Work to complete> Begin at the line containing "D1: schottky SS14" and restate it and each line after it exactly, up to and including the last line below. Leave pictures out.

(Records shown)

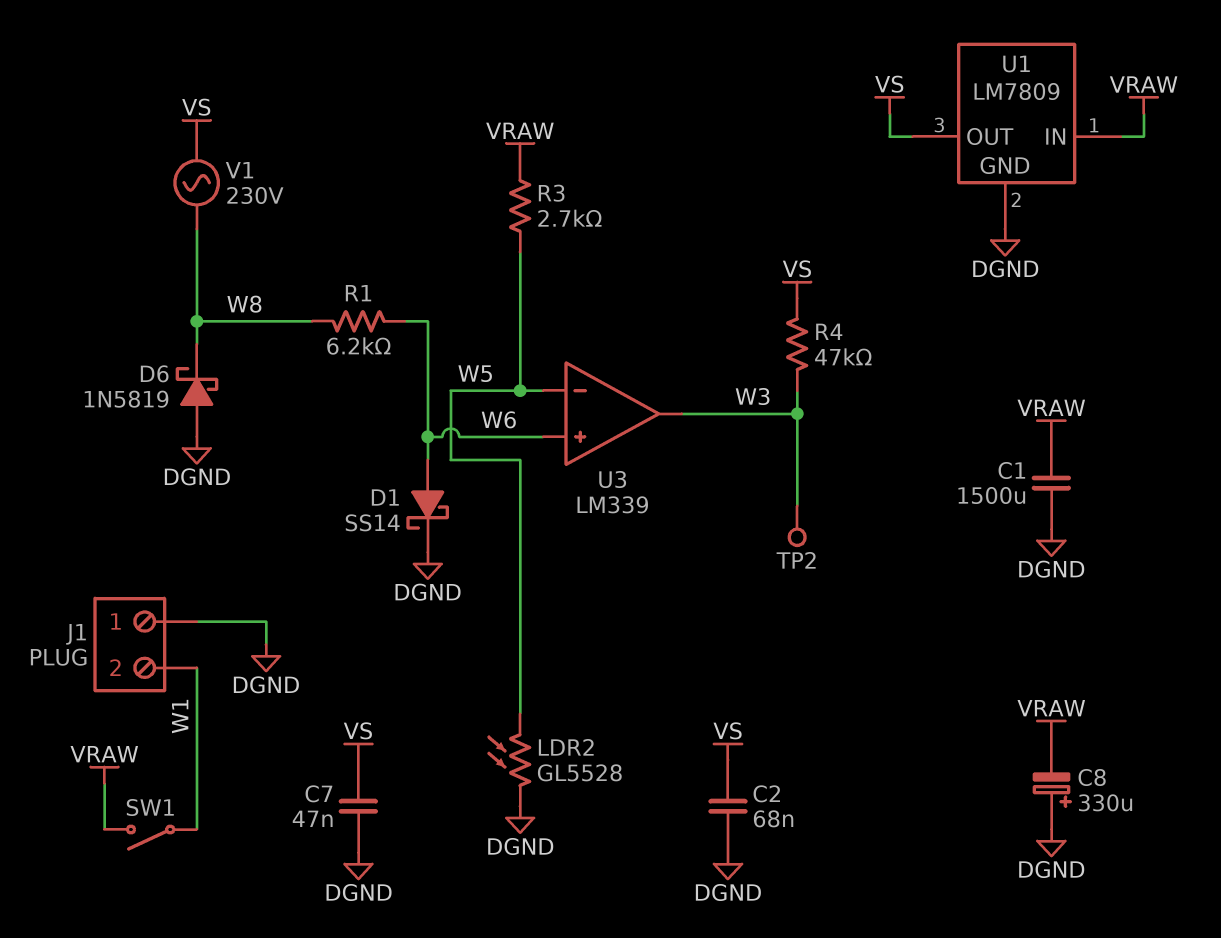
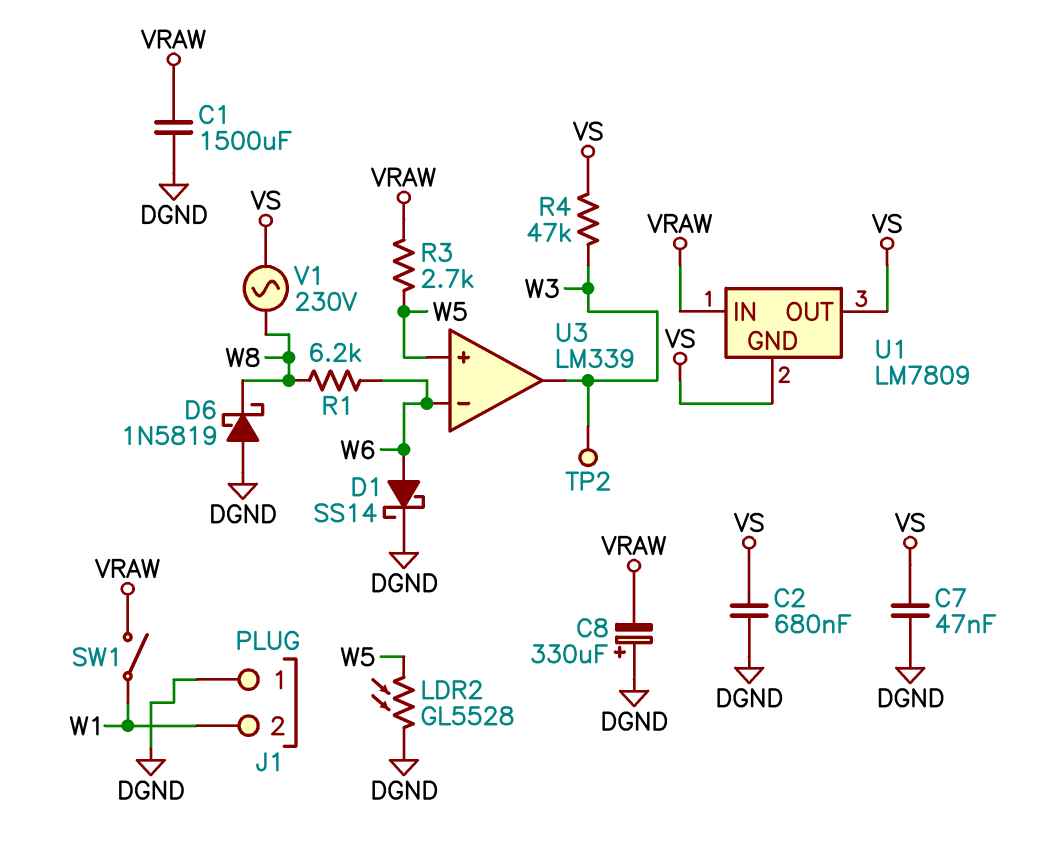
C2: 68nF (DGND, VS) -> 680nF (DGND, VS)
U1 pin GND: DGND -> VS
U3 pin in+: W6 -> W5
U3 pin in-: W5 -> W6

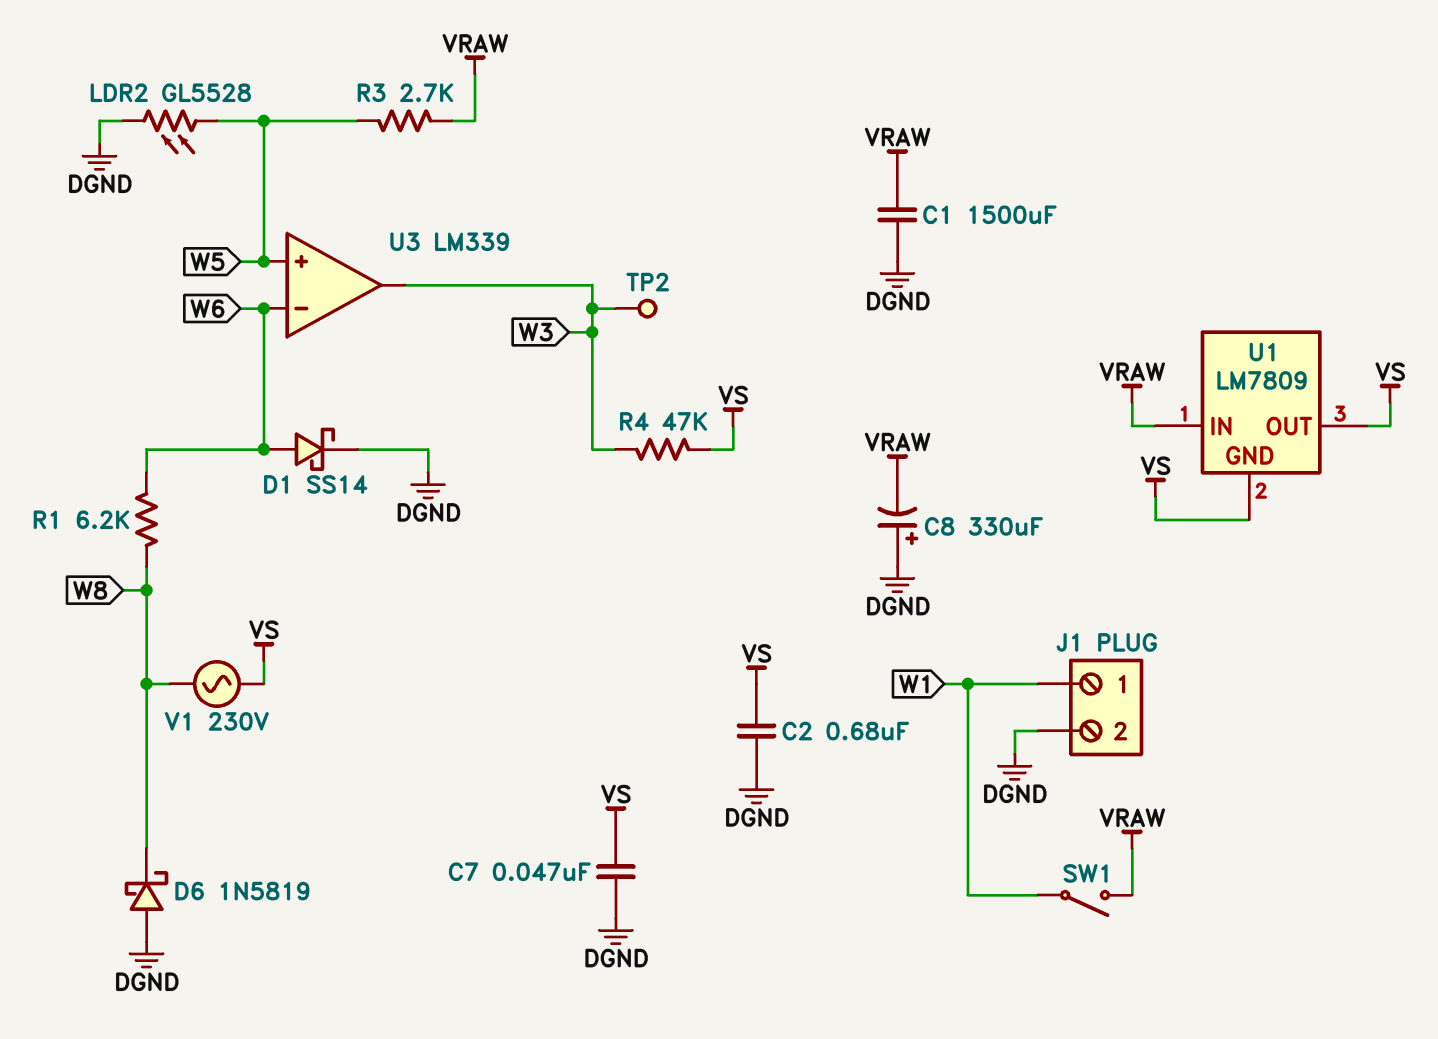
J1 pin 1: DGND -> W1
J1 pin 2: W1 -> DGND

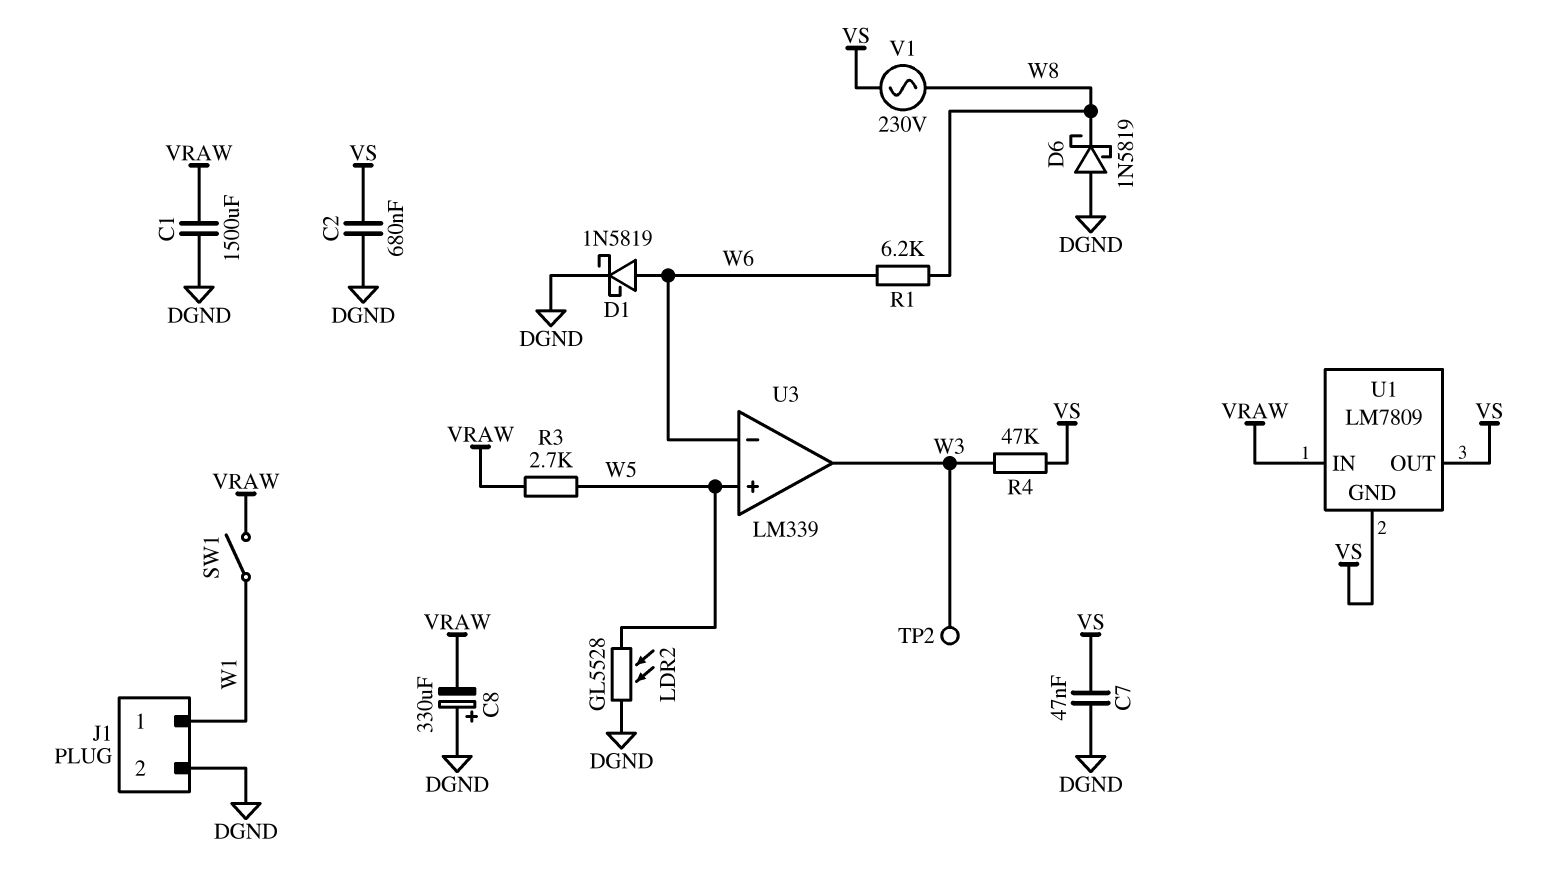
D1: schottky SS14 (A W6, K DGND) -> schottky 1N5819 (A W6, K DGND)

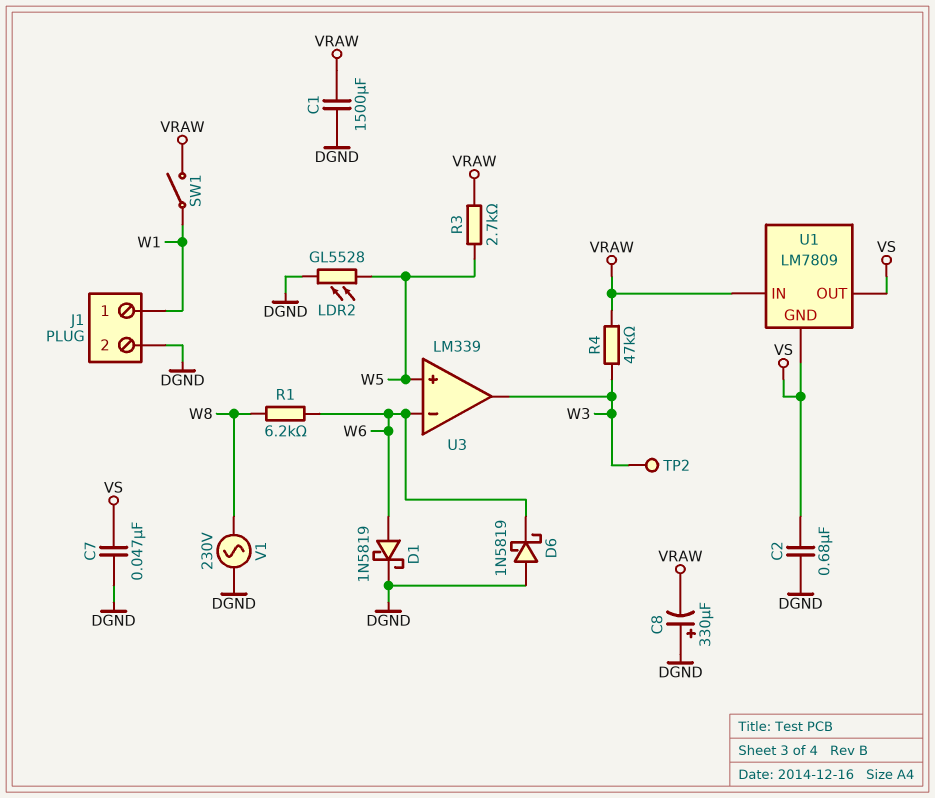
D6: schottky 1N5819 (A DGND, K W8) -> schottky 1N5819 (A DGND, K W6)
R4: 47k (VS, W3) -> 47k (VRAW, W3)
V1: AC 230V (VS, W8) -> AC 230V (DGND, W8)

(End Records shown)

Answer to this task>
D1: schottky SS14 (A W6, K DGND) -> schottky 1N5819 (A W6, K DGND)

D6: schottky 1N5819 (A DGND, K W8) -> schottky 1N5819 (A DGND, K W6)
R4: 47k (VS, W3) -> 47k (VRAW, W3)
V1: AC 230V (VS, W8) -> AC 230V (DGND, W8)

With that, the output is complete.